*The task*. Write out only the final part of the records below. It begins with the line that contains "left) top centre" and ends with the last line.

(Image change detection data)
_ _ _ _ _ _ _
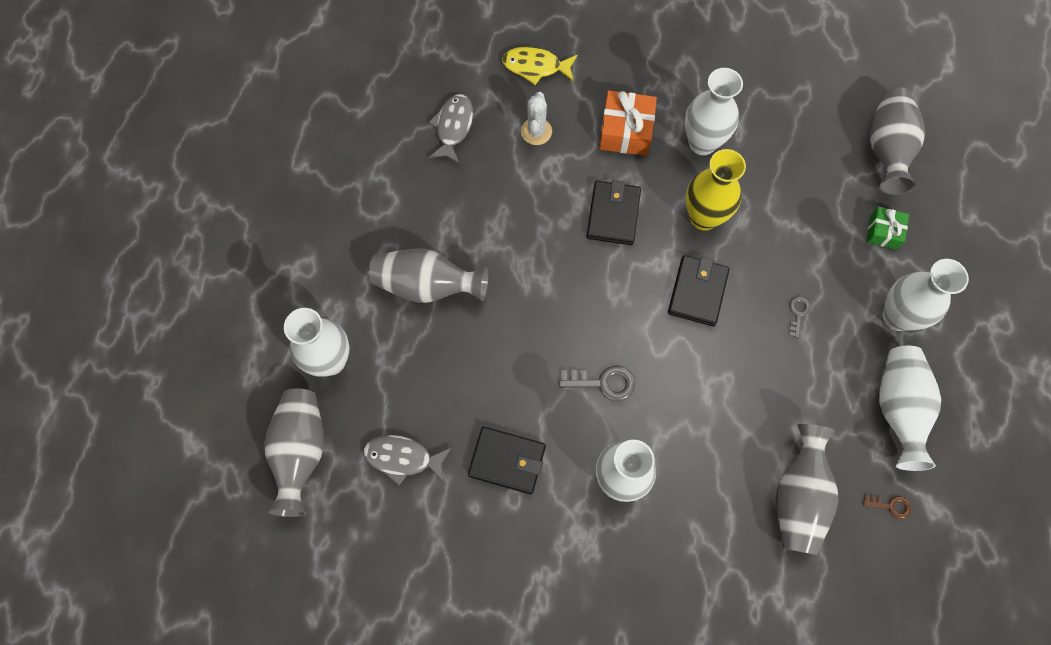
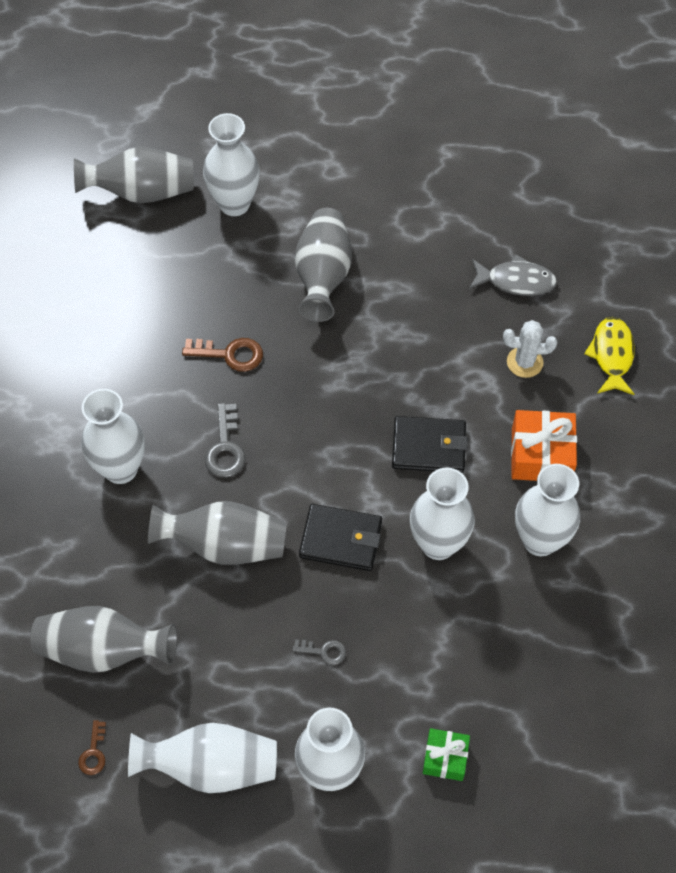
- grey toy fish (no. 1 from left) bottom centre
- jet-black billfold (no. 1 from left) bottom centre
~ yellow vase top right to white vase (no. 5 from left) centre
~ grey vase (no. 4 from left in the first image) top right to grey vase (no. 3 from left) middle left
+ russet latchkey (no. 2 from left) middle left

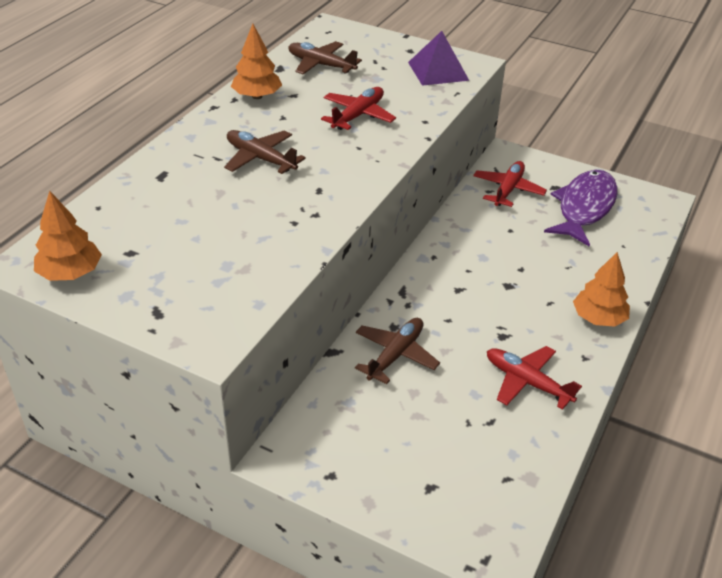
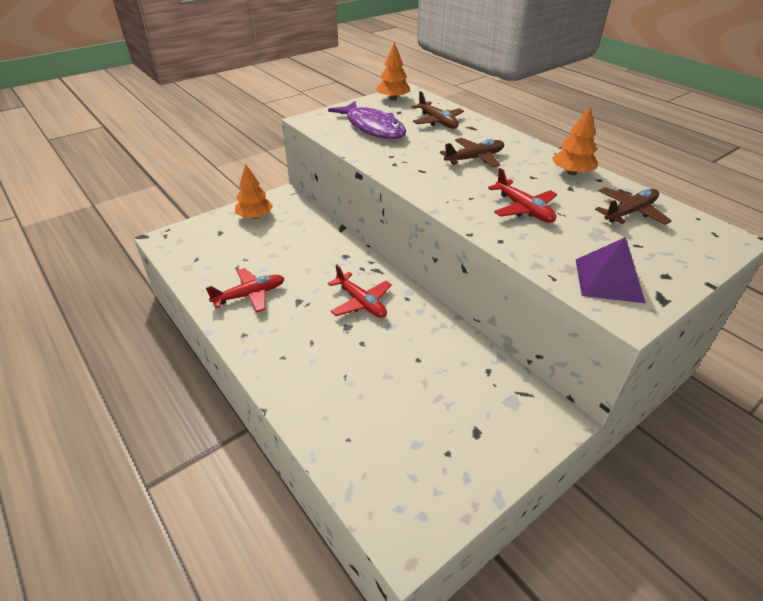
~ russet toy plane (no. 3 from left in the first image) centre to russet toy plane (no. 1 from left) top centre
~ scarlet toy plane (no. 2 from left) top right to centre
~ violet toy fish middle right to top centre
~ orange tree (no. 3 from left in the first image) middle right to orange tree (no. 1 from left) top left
_ _ _ _ _ _ _
*Your solution*.
~ russet toy plane (no. 3 from left in the first image) centre to russet toy plane (no. 1 from left) top centre
~ scarlet toy plane (no. 2 from left) top right to centre
~ violet toy fish middle right to top centre
~ orange tree (no. 3 from left in the first image) middle right to orange tree (no. 1 from left) top left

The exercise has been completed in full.